PROVIDED DATA »
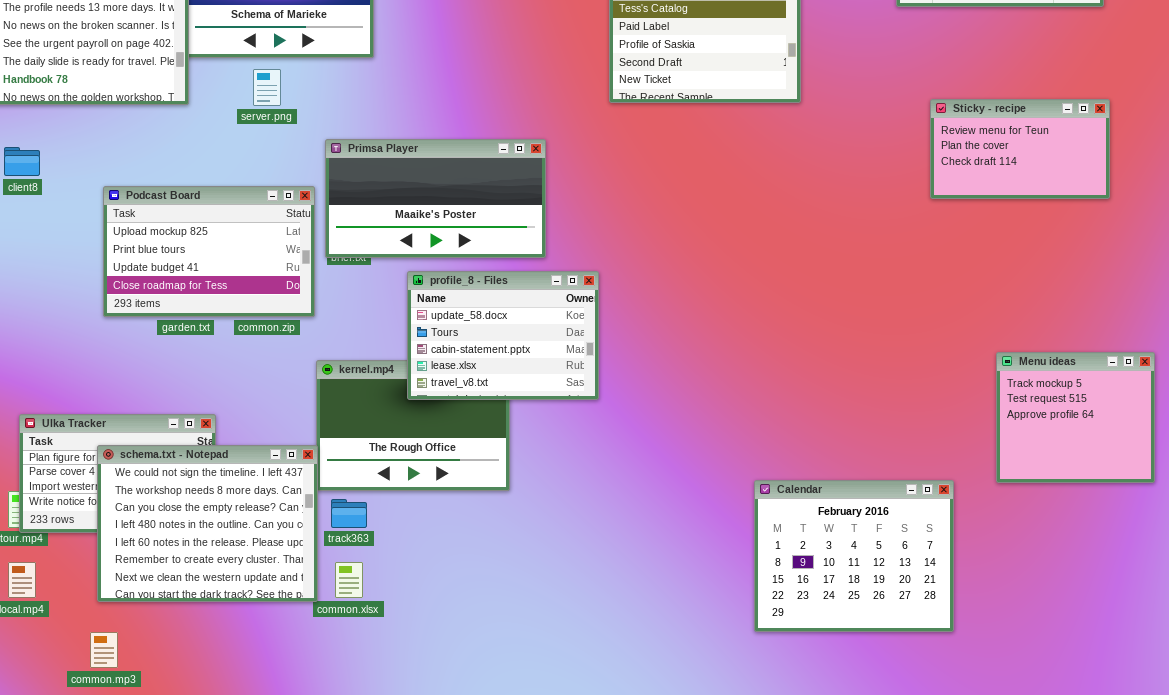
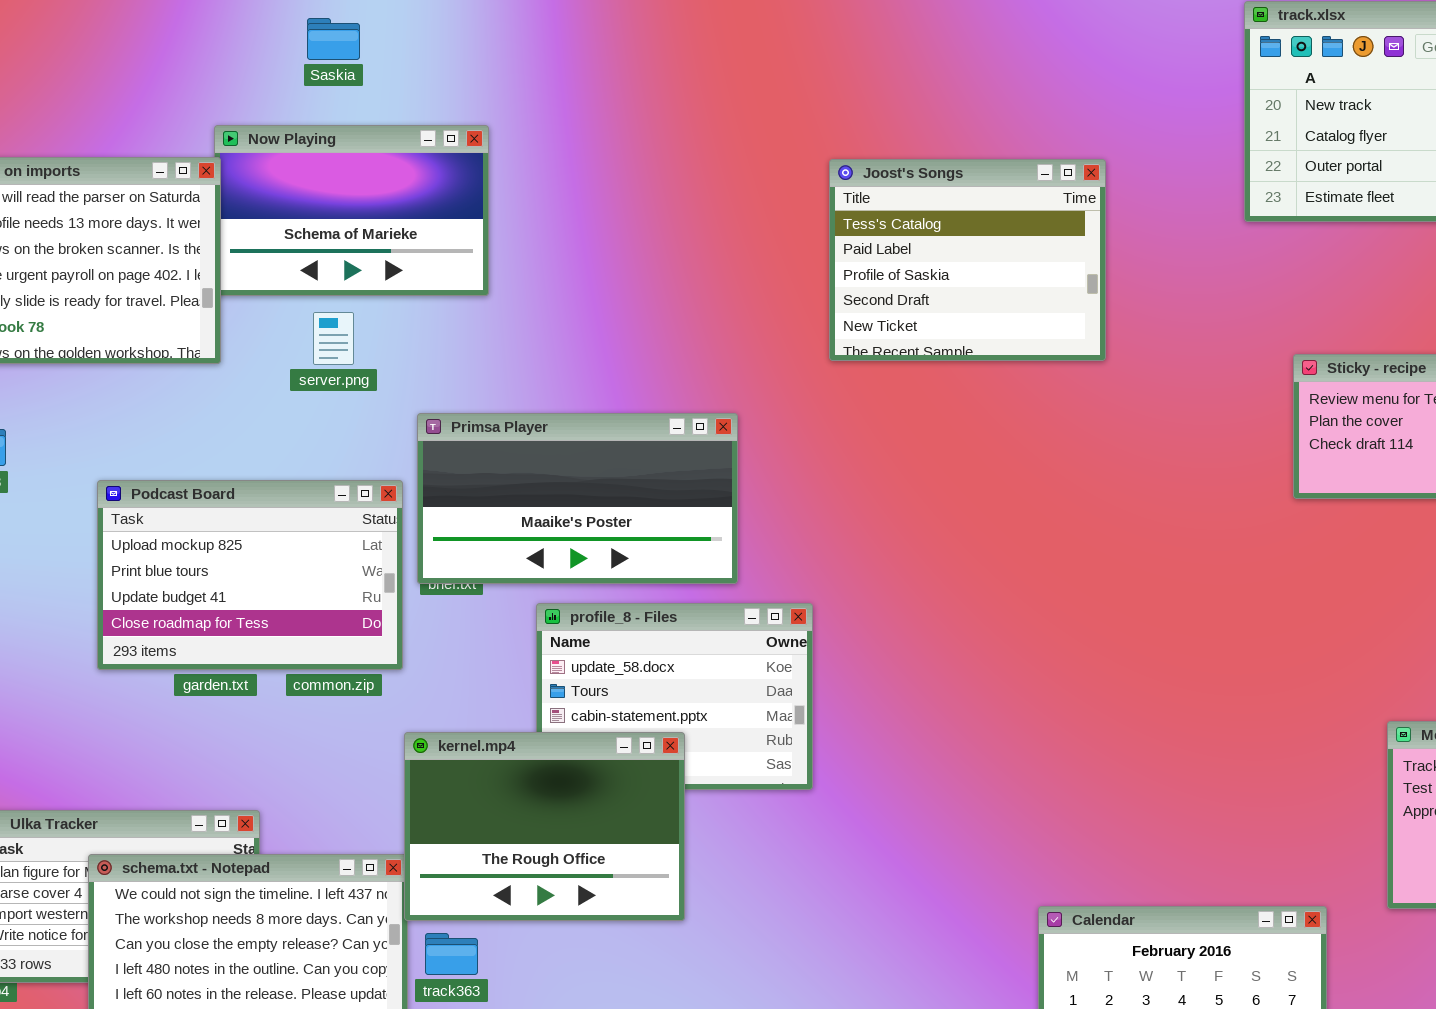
kernel.mp4: [316,360,510,491] -> [404,732,685,921], raised

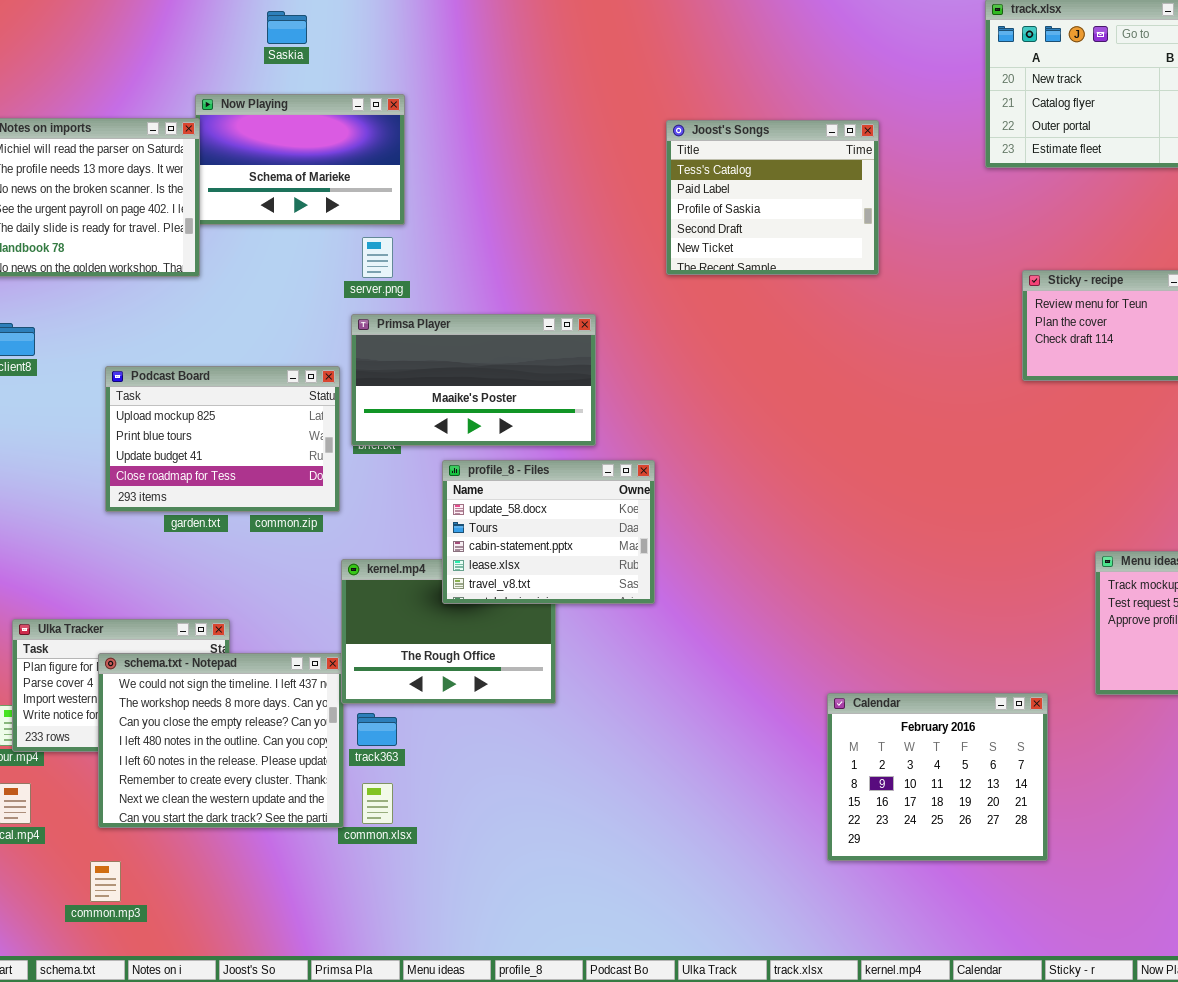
server.png: [313,312,354,365] -> [362,237,393,278], moved
profile_8 - Files: [536,603,813,790] -> [442,460,655,604], raised

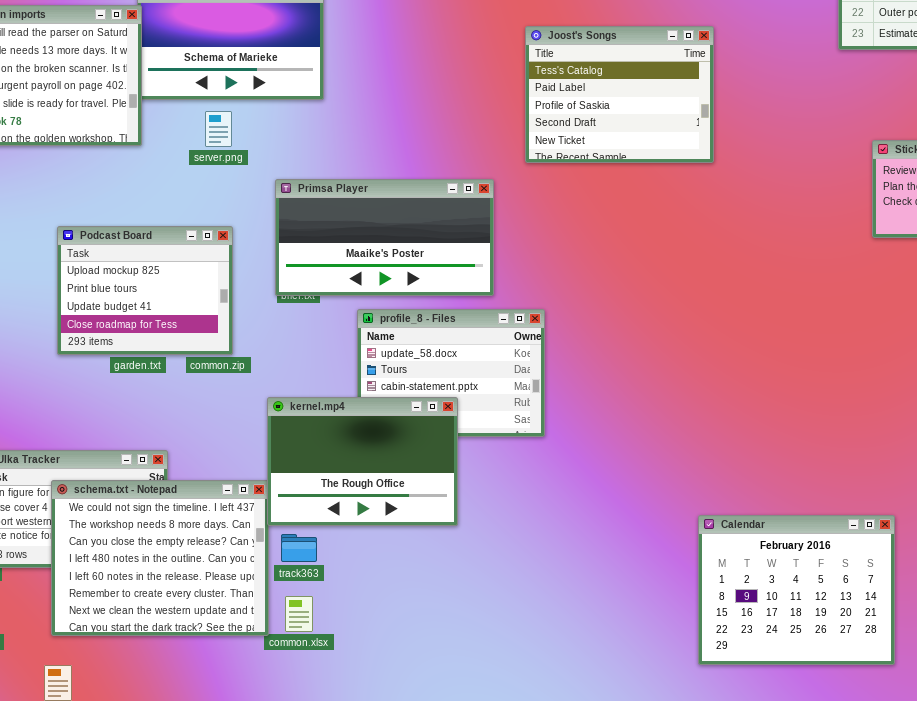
Joost's Songs: [666,120,879,275] -> [525,26,714,163], moved
server.png: [362,237,393,278] -> [205,111,232,147], moved
Podcast Board: [105,366,340,512] -> [57,226,233,355], resized
kernel.mp4: [341,559,556,704] -> [267,397,458,526], raised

WHAT TO PRODUCE » Repeat exactly, and only, the lines from the one containing "Joost's Songs: [666,120,879,275]" through the last line above.

PROBLEM SOLUTION »
Joost's Songs: [666,120,879,275] -> [525,26,714,163], moved
server.png: [362,237,393,278] -> [205,111,232,147], moved
Podcast Board: [105,366,340,512] -> [57,226,233,355], resized
kernel.mp4: [341,559,556,704] -> [267,397,458,526], raised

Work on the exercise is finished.